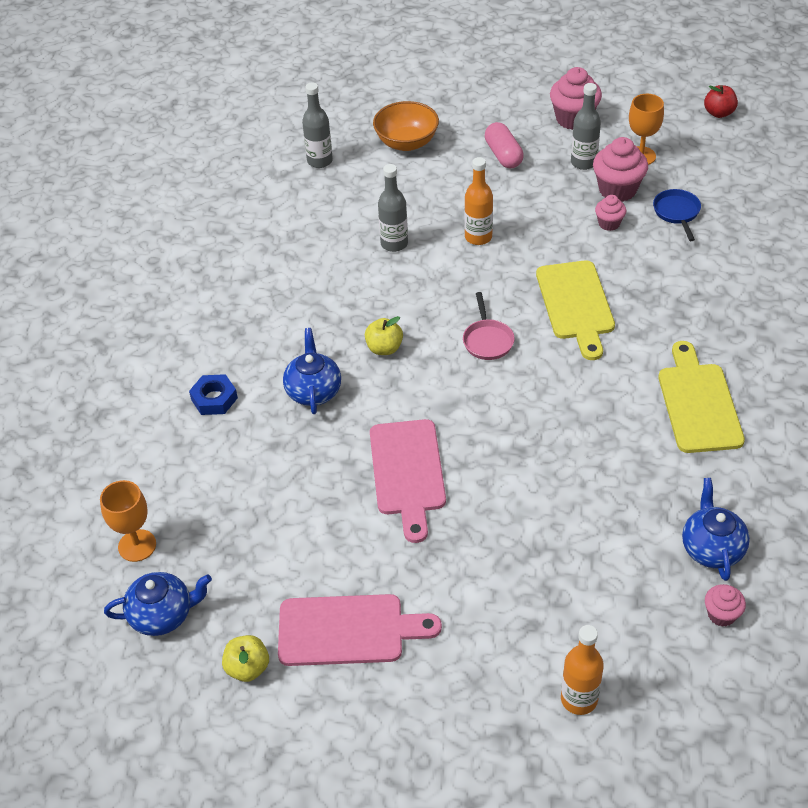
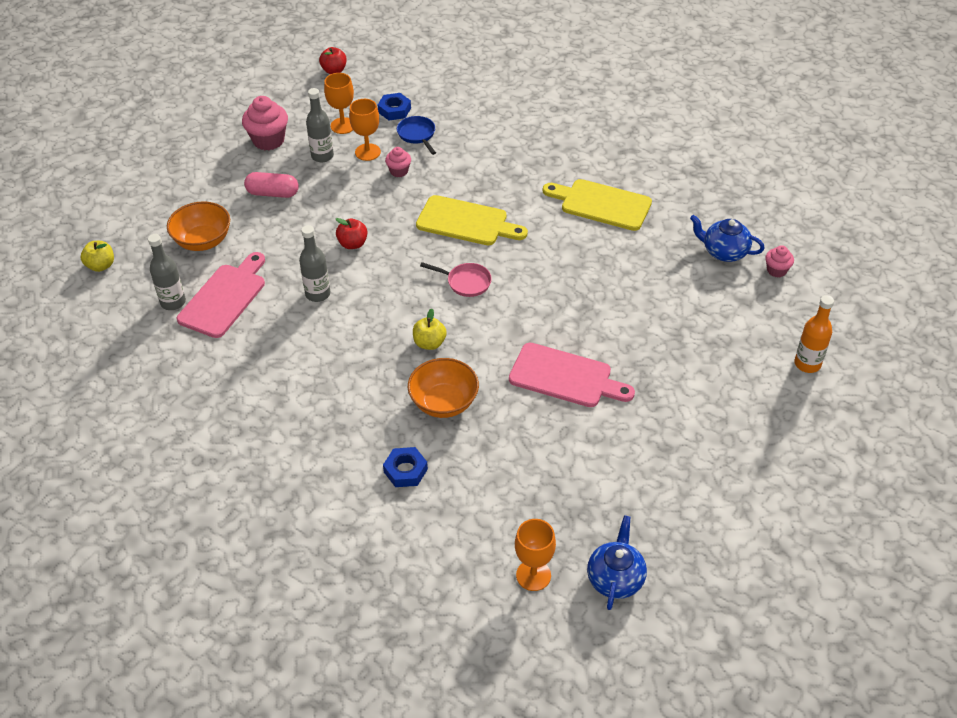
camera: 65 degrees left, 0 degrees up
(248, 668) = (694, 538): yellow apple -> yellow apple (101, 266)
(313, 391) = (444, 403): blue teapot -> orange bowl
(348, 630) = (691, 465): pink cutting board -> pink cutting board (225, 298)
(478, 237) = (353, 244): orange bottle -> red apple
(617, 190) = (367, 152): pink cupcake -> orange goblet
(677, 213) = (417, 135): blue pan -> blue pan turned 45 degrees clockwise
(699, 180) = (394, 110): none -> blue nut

What needs to be done
Would you transcribe, exactly, the lines running from the one that contains "(677, 213) = (417, 135): blue" through the final line of the listing above? Include both ends and nothing else.

Output of the task
(677, 213) = (417, 135): blue pan -> blue pan turned 45 degrees clockwise
(699, 180) = (394, 110): none -> blue nut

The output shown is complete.